What is needed:
Return the lines below as a JSON list of strings, one string per line, with blank lines and the picture placeholder left out.

Input records:
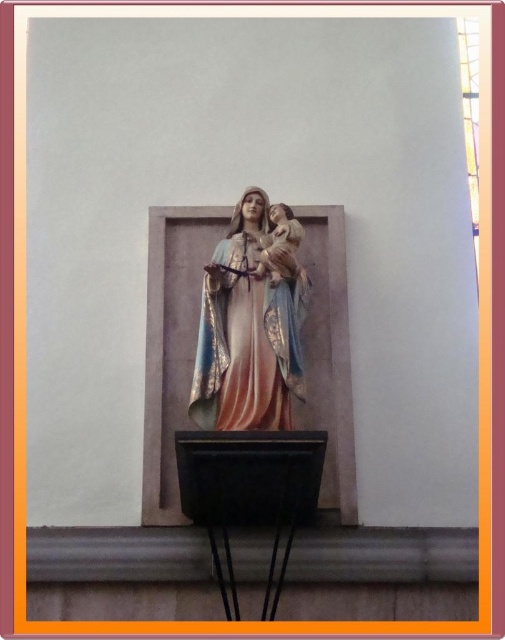
You are an art conservator assessing the placement of the matte painted statue at center within its niche. Based on the coordinates provided, is the statue positioned exactly at the center of the niche?

The coordinates of the matte painted statue at center are given as point (248, 326). Since the coordinates are nearly 0.5 in both x and y axes, the statue is positioned very close to the center of the niche.

You are an art conservator assessing the space in front of the matte painted statue at center and the transparent glass window at upper right. Which object occupies a larger horizontal space?

The matte painted statue at center is wider than the transparent glass window at upper right, so it occupies a larger horizontal space.

You are an art conservator assessing the placement of objects in the image. The matte painted statue at center and the transparent glass window at upper right are both present. Based on their positions, which object is located higher up?

The transparent glass window at upper right is located higher up than the matte painted statue at center.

Result:
[
  "You are an art conservator assessing the placement of the matte painted statue at center within its niche. Based on the coordinates provided, is the statue positioned exactly at the center of the niche?",
  "The coordinates of the matte painted statue at center are given as point (248, 326). Since the coordinates are nearly 0.5 in both x and y axes, the statue is positioned very close to the center of the niche.",
  "You are an art conservator assessing the space in front of the matte painted statue at center and the transparent glass window at upper right. Which object occupies a larger horizontal space?",
  "The matte painted statue at center is wider than the transparent glass window at upper right, so it occupies a larger horizontal space.",
  "You are an art conservator assessing the placement of objects in the image. The matte painted statue at center and the transparent glass window at upper right are both present. Based on their positions, which object is located higher up?",
  "The transparent glass window at upper right is located higher up than the matte painted statue at center."
]